INPUT RECORDS
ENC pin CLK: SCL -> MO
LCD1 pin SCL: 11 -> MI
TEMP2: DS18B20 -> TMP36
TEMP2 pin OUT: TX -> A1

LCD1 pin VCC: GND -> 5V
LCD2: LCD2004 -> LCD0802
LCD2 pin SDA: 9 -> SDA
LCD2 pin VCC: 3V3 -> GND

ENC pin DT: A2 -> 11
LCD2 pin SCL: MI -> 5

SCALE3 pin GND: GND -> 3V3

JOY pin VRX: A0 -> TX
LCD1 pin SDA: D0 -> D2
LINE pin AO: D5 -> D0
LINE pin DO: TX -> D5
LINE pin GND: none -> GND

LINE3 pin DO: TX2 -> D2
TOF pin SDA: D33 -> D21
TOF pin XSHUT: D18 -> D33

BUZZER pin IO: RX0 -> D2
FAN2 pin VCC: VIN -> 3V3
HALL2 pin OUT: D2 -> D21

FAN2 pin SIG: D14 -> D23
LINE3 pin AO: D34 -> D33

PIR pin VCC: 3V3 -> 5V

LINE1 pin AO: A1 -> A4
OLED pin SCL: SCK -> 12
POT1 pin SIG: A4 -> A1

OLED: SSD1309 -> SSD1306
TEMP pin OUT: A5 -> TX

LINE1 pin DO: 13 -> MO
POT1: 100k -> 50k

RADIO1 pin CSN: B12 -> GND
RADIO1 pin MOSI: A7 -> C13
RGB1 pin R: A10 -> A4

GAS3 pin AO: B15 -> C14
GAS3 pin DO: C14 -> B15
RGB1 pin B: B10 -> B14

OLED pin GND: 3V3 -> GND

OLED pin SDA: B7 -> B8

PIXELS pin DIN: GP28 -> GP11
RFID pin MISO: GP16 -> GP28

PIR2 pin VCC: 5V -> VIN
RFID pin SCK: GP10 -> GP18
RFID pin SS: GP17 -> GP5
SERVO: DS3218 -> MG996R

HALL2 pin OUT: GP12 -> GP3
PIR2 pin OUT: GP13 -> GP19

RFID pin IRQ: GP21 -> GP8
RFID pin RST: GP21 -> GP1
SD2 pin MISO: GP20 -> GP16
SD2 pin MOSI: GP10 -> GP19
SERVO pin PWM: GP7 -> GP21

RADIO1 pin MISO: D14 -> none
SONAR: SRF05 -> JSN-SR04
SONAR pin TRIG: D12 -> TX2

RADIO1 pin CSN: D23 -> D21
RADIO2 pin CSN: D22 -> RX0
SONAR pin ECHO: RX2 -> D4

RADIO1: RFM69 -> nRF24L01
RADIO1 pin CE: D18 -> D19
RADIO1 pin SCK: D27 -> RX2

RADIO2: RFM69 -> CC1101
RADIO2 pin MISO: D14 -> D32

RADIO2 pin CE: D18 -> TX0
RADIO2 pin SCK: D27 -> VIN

YOUR ASSIGNMENT
Starting at the line in the records above that contains "RADIO1 pin SCK: D27 -> RX2", output every line up to and including the last one, with nothing added.

TASK SOLUTION
RADIO1 pin SCK: D27 -> RX2

RADIO2: RFM69 -> CC1101
RADIO2 pin MISO: D14 -> D32

RADIO2 pin CE: D18 -> TX0
RADIO2 pin SCK: D27 -> VIN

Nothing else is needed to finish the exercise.